**ACTIVITY**
Can you gather every line in the listing below that contains the string "shorter", treating uppercase and lowercase as different?
^^^^
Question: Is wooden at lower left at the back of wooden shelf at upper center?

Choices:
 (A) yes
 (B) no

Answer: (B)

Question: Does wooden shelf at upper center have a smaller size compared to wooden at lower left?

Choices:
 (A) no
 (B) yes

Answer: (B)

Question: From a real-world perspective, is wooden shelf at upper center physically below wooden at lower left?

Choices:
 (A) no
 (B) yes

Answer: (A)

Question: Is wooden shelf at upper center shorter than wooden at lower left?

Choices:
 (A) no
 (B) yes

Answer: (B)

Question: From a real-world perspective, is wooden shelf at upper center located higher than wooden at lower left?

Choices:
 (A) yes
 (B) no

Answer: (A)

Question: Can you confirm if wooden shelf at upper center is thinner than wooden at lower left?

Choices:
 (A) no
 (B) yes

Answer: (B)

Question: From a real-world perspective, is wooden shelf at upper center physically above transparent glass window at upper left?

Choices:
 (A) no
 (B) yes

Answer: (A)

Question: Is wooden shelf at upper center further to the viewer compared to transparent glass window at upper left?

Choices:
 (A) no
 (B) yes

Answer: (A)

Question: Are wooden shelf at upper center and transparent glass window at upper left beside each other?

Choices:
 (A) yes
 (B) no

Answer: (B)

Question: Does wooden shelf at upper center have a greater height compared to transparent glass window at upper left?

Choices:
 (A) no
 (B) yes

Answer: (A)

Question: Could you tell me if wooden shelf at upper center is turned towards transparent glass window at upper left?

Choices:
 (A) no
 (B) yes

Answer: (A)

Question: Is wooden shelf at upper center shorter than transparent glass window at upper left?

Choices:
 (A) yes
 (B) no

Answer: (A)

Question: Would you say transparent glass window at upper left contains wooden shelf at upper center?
^^^^
**ANSWER BOX**
Question: Is wooden shelf at upper center shorter than wooden at lower left?
Question: Is wooden shelf at upper center shorter than transparent glass window at upper left?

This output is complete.